- _Exercise requirements_
The copy you produce must hold every record exactly, and none of the images.

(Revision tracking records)

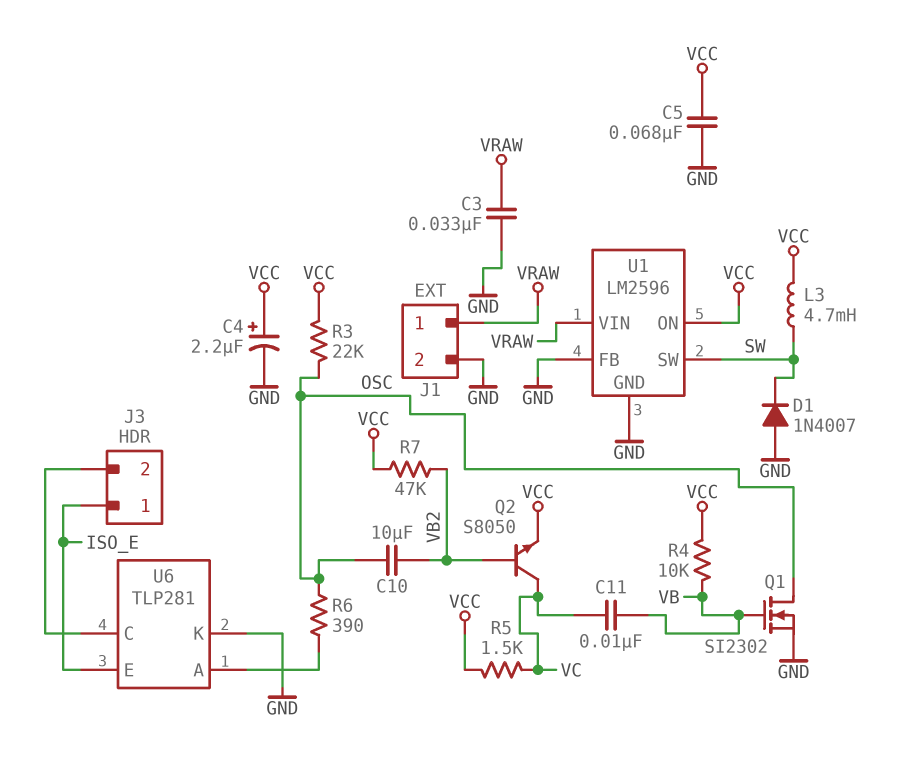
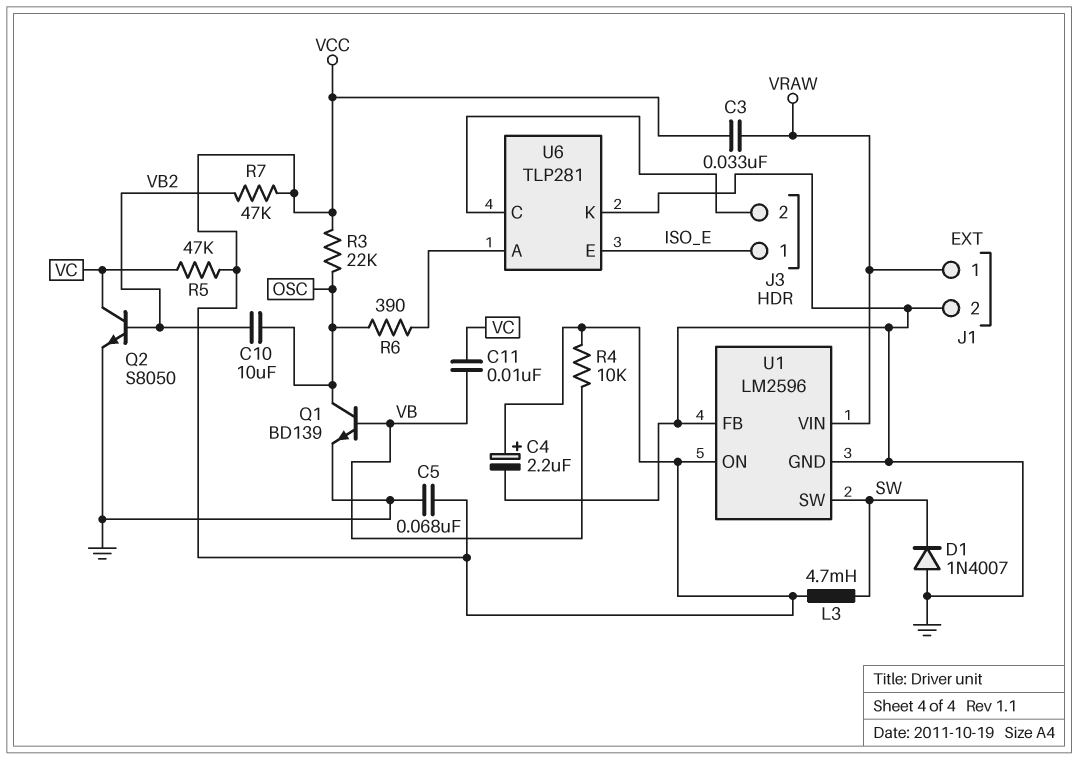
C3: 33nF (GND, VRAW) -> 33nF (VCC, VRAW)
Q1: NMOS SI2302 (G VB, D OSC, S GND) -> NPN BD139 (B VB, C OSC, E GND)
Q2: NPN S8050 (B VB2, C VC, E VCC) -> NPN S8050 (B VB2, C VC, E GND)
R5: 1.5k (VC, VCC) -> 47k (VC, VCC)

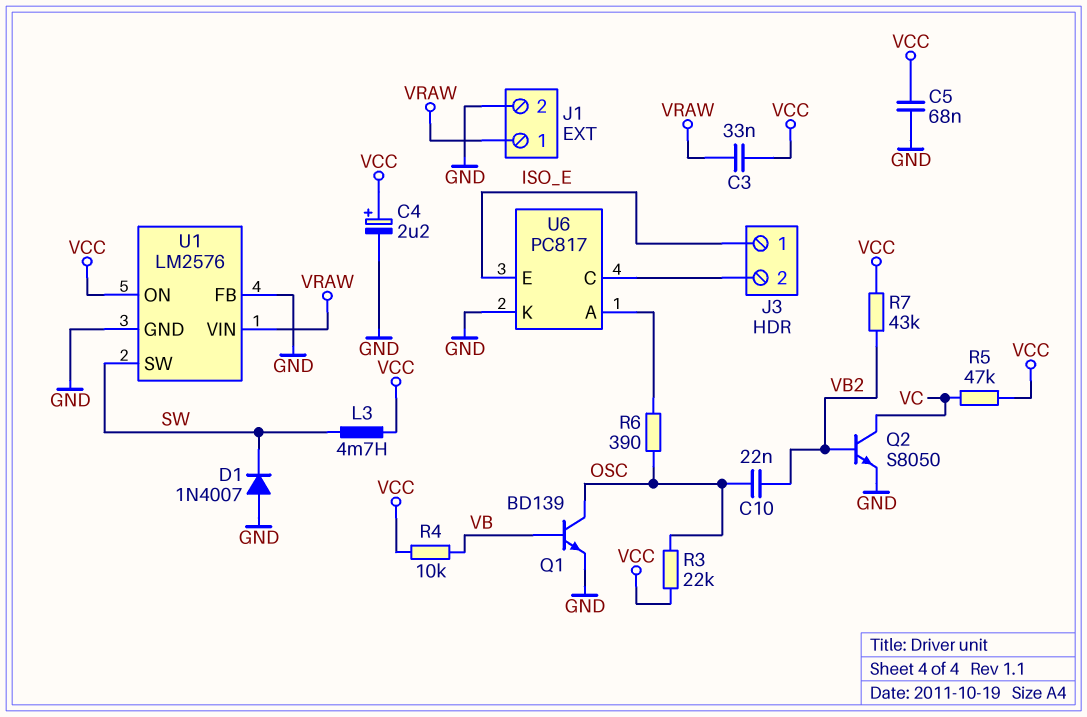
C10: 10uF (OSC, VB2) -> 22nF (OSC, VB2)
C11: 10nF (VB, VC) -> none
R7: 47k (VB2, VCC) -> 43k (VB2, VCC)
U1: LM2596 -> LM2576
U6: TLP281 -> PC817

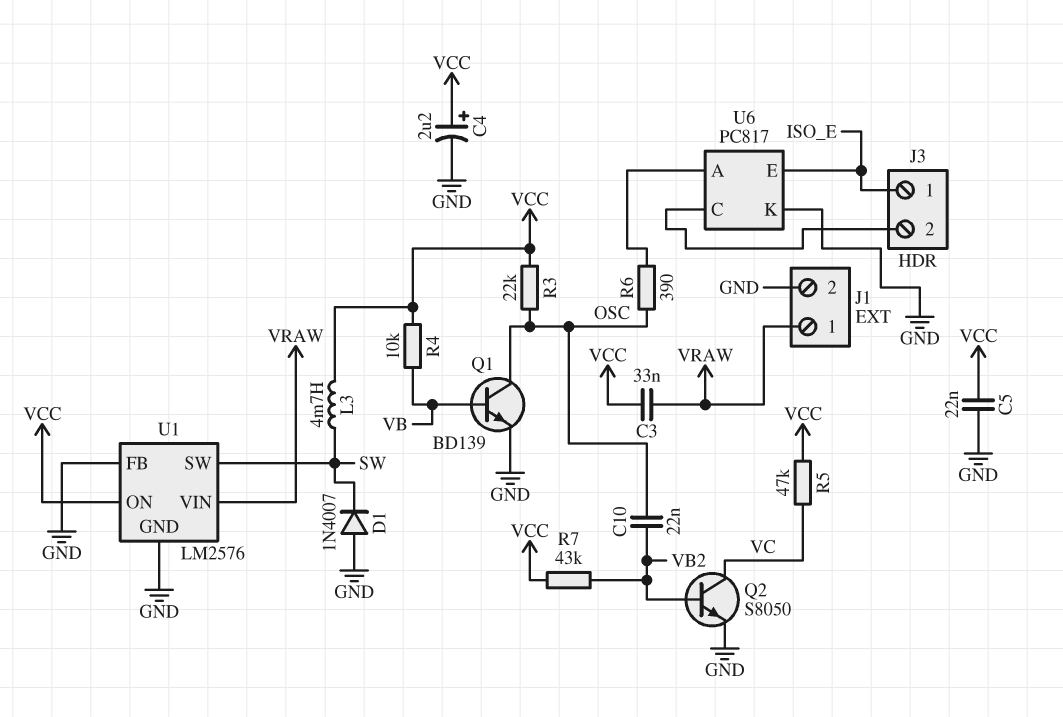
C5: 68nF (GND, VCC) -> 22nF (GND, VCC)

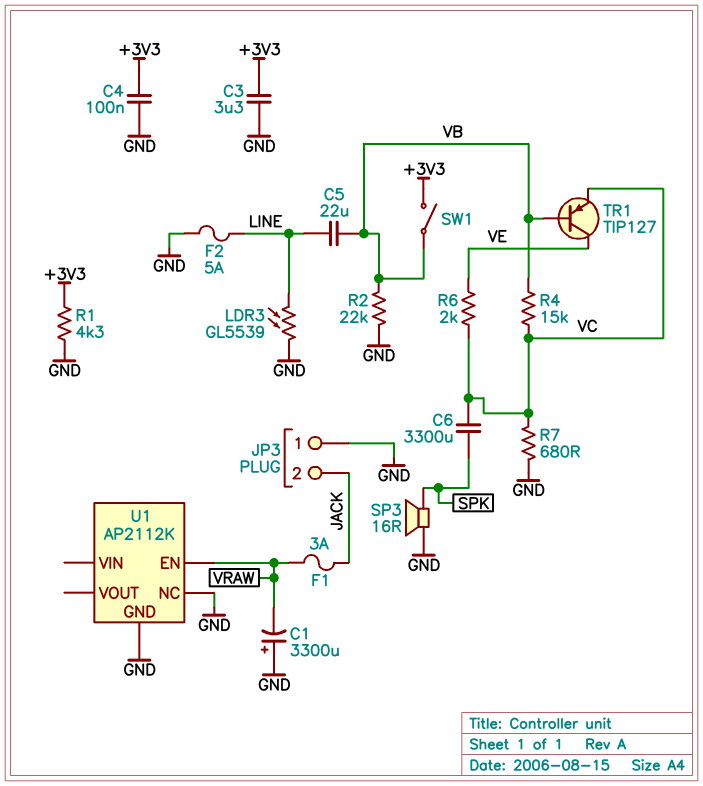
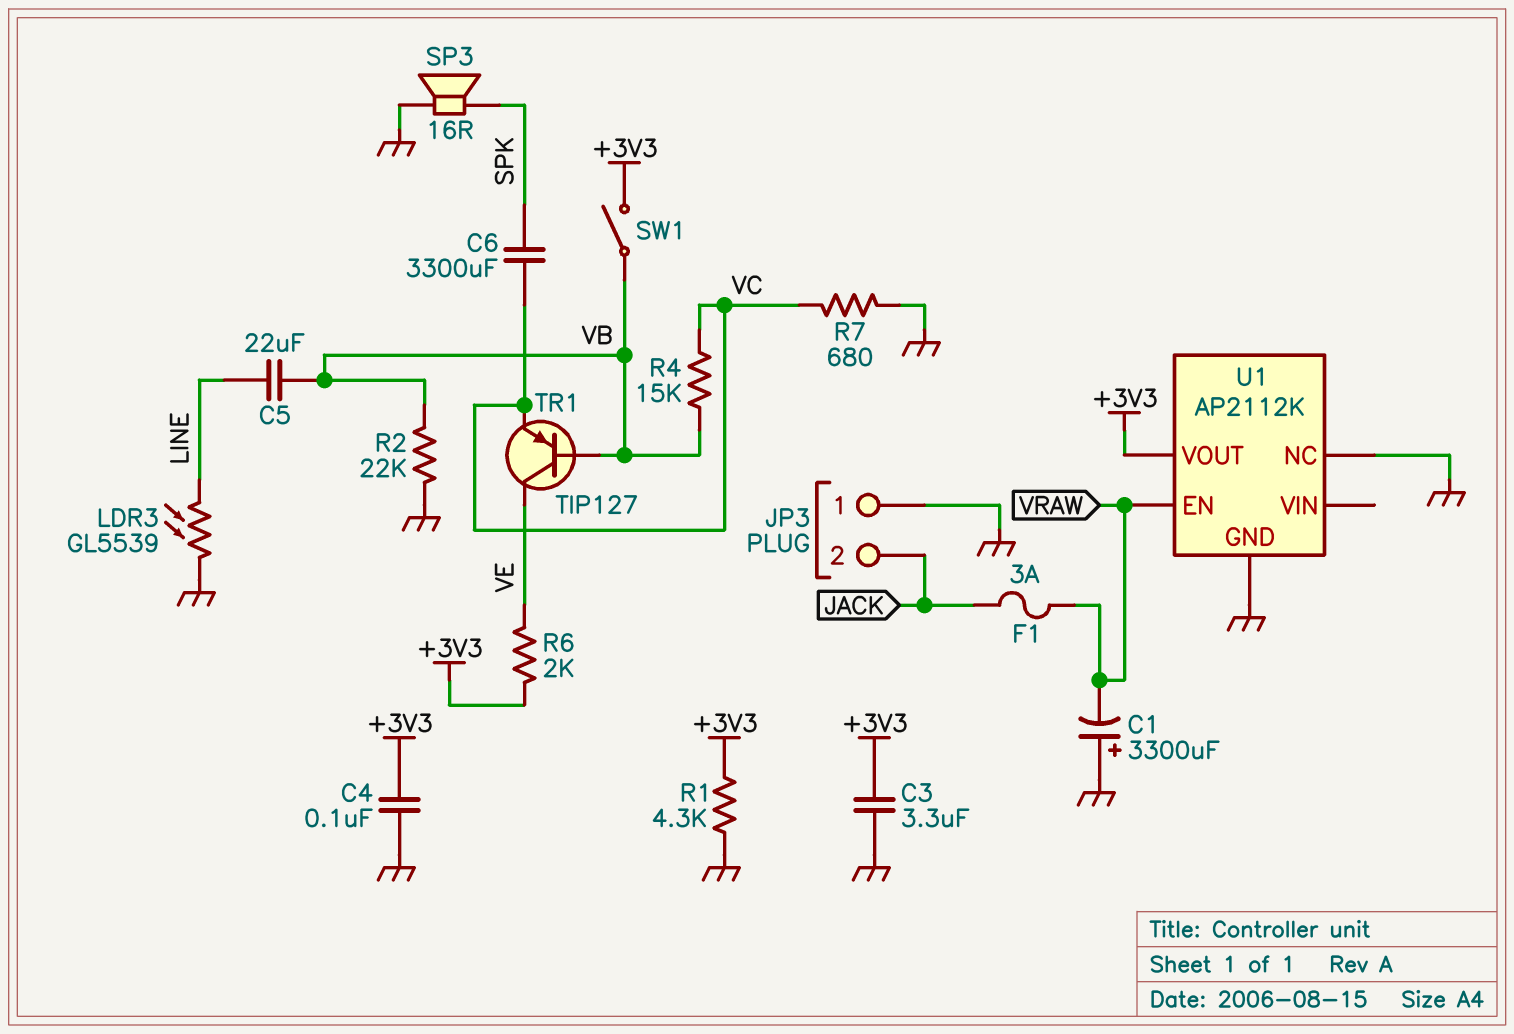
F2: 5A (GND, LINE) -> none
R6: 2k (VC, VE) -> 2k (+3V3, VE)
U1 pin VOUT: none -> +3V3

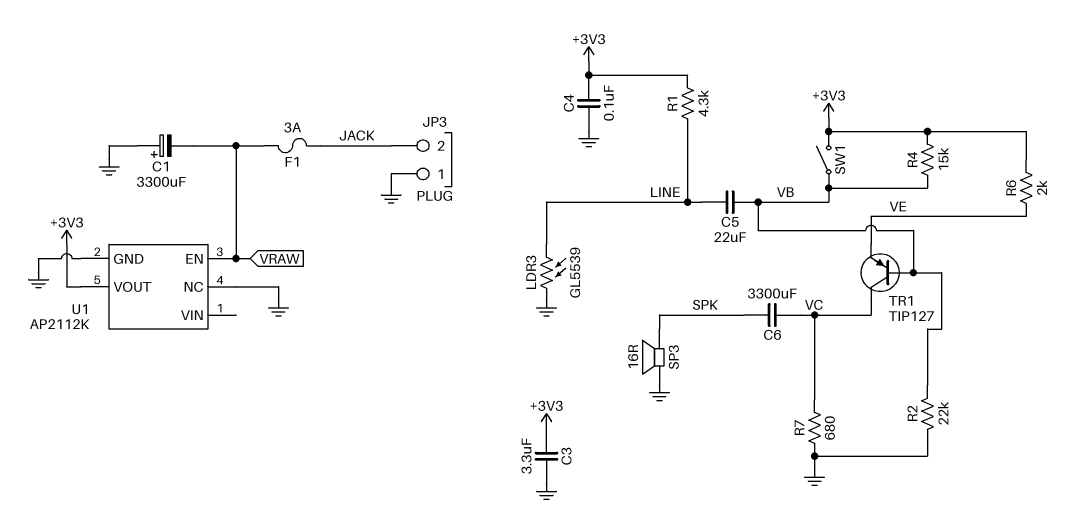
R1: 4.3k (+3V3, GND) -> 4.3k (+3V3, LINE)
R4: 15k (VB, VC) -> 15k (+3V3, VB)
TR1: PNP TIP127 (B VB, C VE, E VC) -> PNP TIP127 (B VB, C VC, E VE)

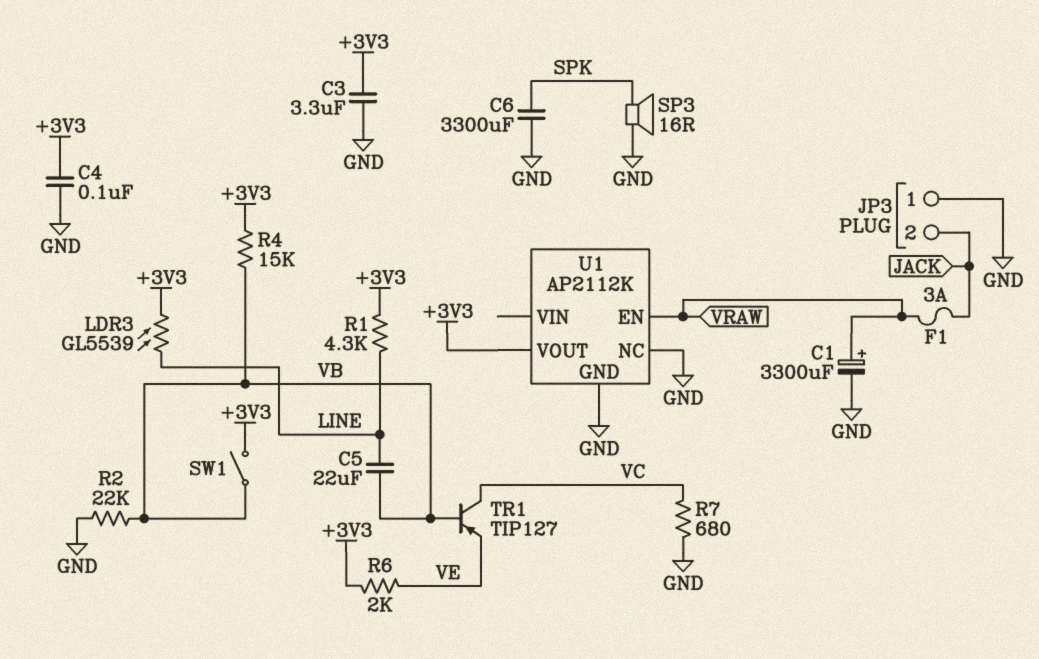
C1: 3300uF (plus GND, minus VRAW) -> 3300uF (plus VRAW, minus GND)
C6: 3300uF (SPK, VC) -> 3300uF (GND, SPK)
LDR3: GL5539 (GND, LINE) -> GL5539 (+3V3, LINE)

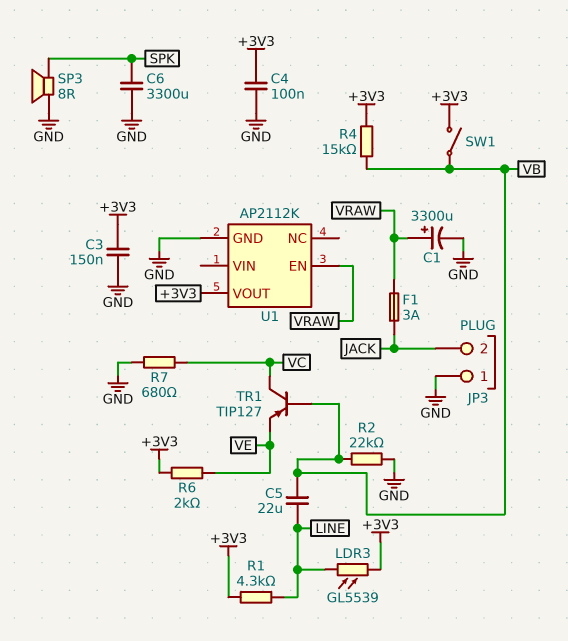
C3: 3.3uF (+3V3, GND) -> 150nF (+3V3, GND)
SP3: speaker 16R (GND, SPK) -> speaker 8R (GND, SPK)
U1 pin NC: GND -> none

- _Solution to this exercise_
C3: 33nF (GND, VRAW) -> 33nF (VCC, VRAW)
Q1: NMOS SI2302 (G VB, D OSC, S GND) -> NPN BD139 (B VB, C OSC, E GND)
Q2: NPN S8050 (B VB2, C VC, E VCC) -> NPN S8050 (B VB2, C VC, E GND)
R5: 1.5k (VC, VCC) -> 47k (VC, VCC)

C10: 10uF (OSC, VB2) -> 22nF (OSC, VB2)
C11: 10nF (VB, VC) -> none
R7: 47k (VB2, VCC) -> 43k (VB2, VCC)
U1: LM2596 -> LM2576
U6: TLP281 -> PC817

C5: 68nF (GND, VCC) -> 22nF (GND, VCC)

F2: 5A (GND, LINE) -> none
R6: 2k (VC, VE) -> 2k (+3V3, VE)
U1 pin VOUT: none -> +3V3

R1: 4.3k (+3V3, GND) -> 4.3k (+3V3, LINE)
R4: 15k (VB, VC) -> 15k (+3V3, VB)
TR1: PNP TIP127 (B VB, C VE, E VC) -> PNP TIP127 (B VB, C VC, E VE)

C1: 3300uF (plus GND, minus VRAW) -> 3300uF (plus VRAW, minus GND)
C6: 3300uF (SPK, VC) -> 3300uF (GND, SPK)
LDR3: GL5539 (GND, LINE) -> GL5539 (+3V3, LINE)

C3: 3.3uF (+3V3, GND) -> 150nF (+3V3, GND)
SP3: speaker 16R (GND, SPK) -> speaker 8R (GND, SPK)
U1 pin NC: GND -> none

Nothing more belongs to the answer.